▸ **Assigned task**: Skip the images and restate every line of the records exactly.

Data items:
++++
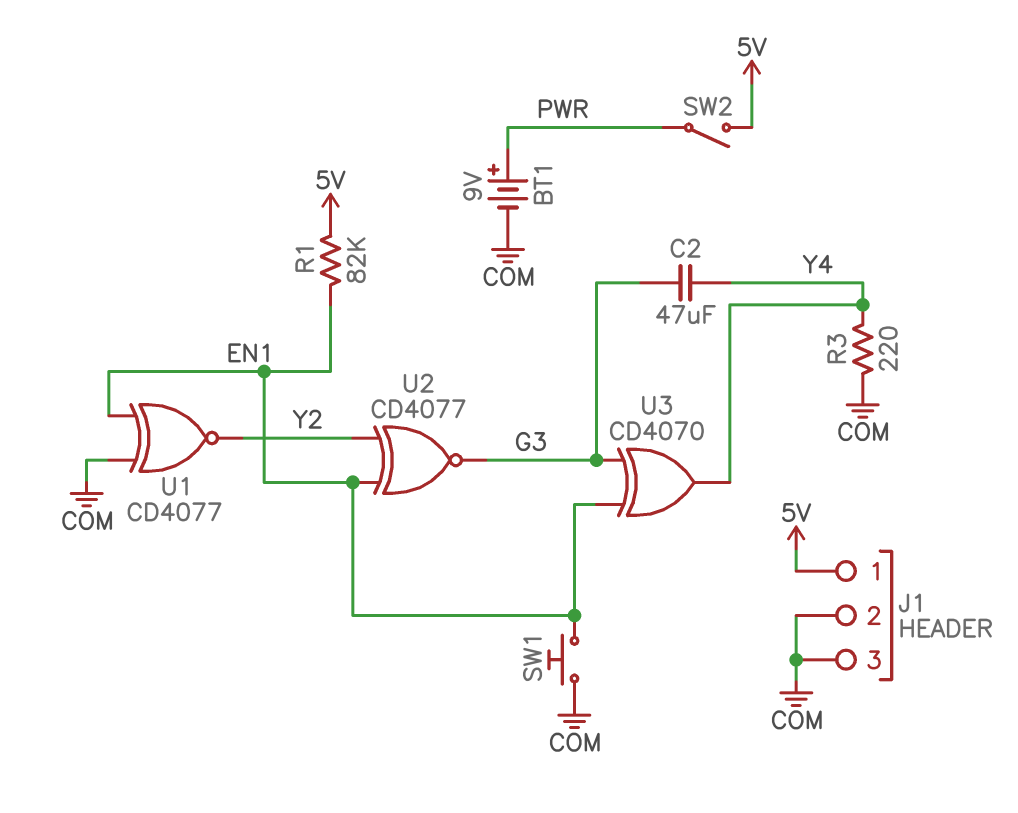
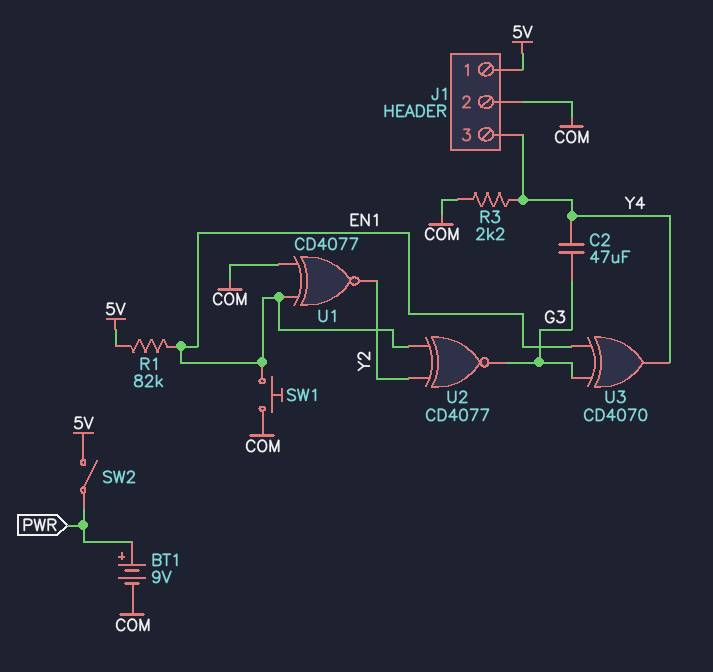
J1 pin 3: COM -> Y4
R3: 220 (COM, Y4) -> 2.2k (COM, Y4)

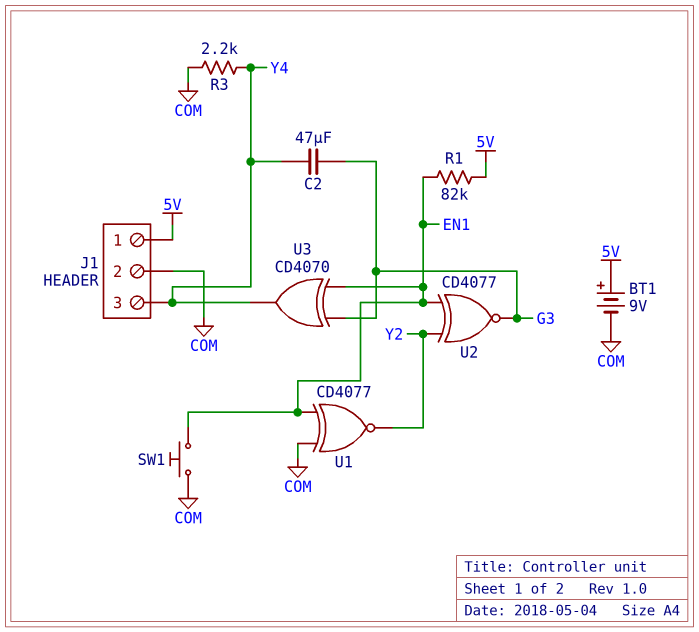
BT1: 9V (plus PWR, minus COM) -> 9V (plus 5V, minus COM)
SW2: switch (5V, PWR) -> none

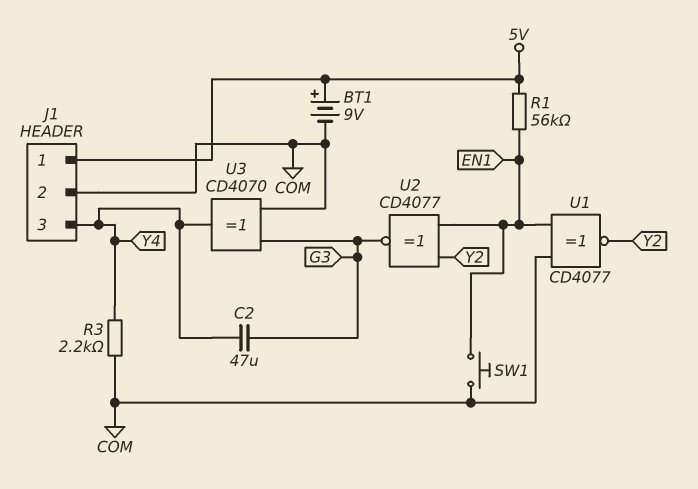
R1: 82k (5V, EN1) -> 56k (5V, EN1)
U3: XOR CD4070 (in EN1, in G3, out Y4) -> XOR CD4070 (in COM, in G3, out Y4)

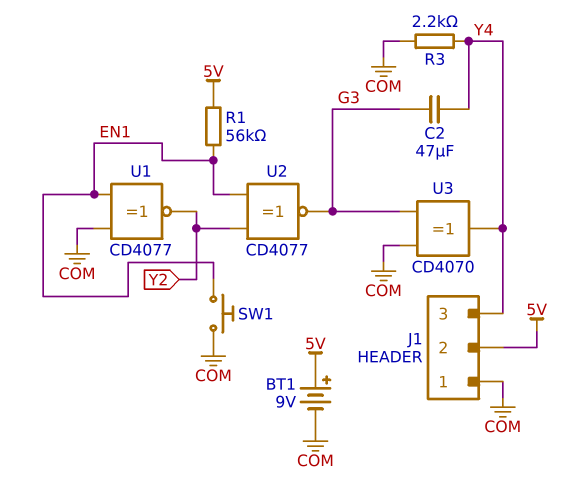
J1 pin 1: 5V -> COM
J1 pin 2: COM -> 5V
++++
▸ **Worked solution**:
J1 pin 3: COM -> Y4
R3: 220 (COM, Y4) -> 2.2k (COM, Y4)

BT1: 9V (plus PWR, minus COM) -> 9V (plus 5V, minus COM)
SW2: switch (5V, PWR) -> none

R1: 82k (5V, EN1) -> 56k (5V, EN1)
U3: XOR CD4070 (in EN1, in G3, out Y4) -> XOR CD4070 (in COM, in G3, out Y4)

J1 pin 1: 5V -> COM
J1 pin 2: COM -> 5V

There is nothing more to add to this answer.